Which lines of the records below contain the word "purple"? Report each of them in full.

---------- Data supplied ----------

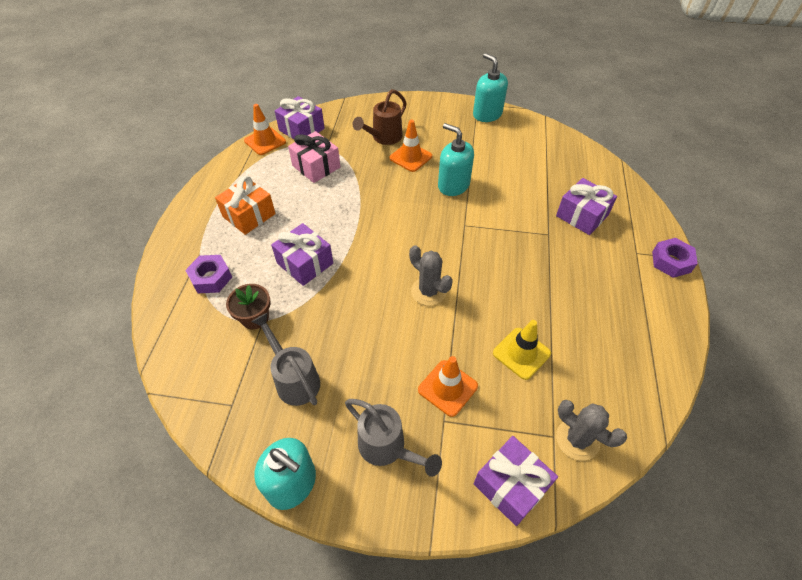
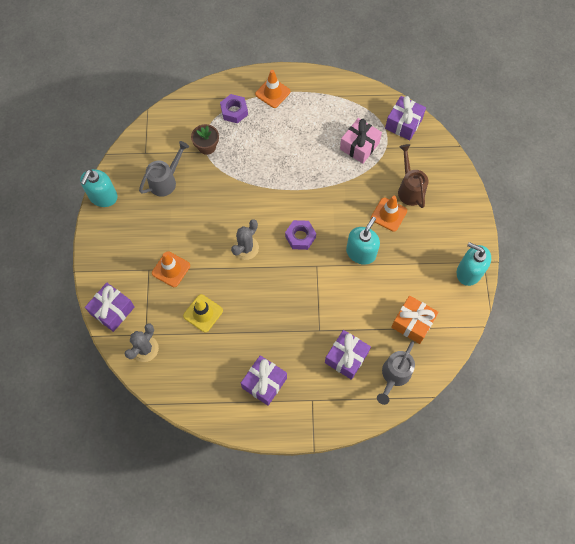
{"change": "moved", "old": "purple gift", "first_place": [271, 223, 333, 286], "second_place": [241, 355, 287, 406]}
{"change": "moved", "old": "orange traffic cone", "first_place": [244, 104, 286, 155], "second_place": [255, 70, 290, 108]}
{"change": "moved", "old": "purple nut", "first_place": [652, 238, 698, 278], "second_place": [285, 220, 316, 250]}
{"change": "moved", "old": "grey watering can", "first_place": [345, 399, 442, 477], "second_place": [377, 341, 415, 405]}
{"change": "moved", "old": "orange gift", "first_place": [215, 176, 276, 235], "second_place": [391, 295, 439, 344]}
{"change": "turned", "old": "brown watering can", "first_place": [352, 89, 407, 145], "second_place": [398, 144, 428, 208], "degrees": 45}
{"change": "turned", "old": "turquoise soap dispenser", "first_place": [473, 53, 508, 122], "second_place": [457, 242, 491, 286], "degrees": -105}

----------

▶ [Written solution]
{"change": "moved", "old": "purple gift", "first_place": [271, 223, 333, 286], "second_place": [241, 355, 287, 406]}
{"change": "moved", "old": "purple nut", "first_place": [652, 238, 698, 278], "second_place": [285, 220, 316, 250]}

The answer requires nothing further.